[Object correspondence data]
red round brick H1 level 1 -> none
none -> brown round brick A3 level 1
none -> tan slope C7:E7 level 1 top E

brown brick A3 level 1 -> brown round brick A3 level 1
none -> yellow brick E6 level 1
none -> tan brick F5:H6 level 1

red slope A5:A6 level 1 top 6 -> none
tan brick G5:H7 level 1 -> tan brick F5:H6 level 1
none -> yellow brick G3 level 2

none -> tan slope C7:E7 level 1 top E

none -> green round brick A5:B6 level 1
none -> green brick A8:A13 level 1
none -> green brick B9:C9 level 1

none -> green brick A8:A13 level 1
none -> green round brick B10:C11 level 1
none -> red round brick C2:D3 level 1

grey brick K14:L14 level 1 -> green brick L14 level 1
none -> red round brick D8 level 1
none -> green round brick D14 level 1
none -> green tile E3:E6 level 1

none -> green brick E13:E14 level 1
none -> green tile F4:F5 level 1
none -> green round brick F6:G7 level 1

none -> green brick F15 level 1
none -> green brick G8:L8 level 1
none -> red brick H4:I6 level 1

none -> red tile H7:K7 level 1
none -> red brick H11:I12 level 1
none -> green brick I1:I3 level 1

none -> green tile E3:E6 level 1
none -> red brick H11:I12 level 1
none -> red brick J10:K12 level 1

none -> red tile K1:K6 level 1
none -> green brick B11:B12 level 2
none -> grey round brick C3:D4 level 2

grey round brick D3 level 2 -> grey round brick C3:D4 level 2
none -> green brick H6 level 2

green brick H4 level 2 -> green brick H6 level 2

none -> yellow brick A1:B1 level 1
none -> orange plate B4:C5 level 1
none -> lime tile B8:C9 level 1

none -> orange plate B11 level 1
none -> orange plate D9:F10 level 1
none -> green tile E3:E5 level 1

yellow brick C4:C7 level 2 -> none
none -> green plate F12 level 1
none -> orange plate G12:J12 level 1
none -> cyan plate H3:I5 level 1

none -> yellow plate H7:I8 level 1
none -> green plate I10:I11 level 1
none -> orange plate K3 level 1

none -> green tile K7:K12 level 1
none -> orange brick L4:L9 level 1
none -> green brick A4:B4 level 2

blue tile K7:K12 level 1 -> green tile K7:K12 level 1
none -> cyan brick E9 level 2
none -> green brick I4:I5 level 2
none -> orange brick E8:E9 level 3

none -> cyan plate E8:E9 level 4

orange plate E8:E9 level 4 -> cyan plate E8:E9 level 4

— Goal of the exercise —
Search the entries above for the word "plate" and count the lines that hold it. Reply with only that number.

— Solution to the exercise —
11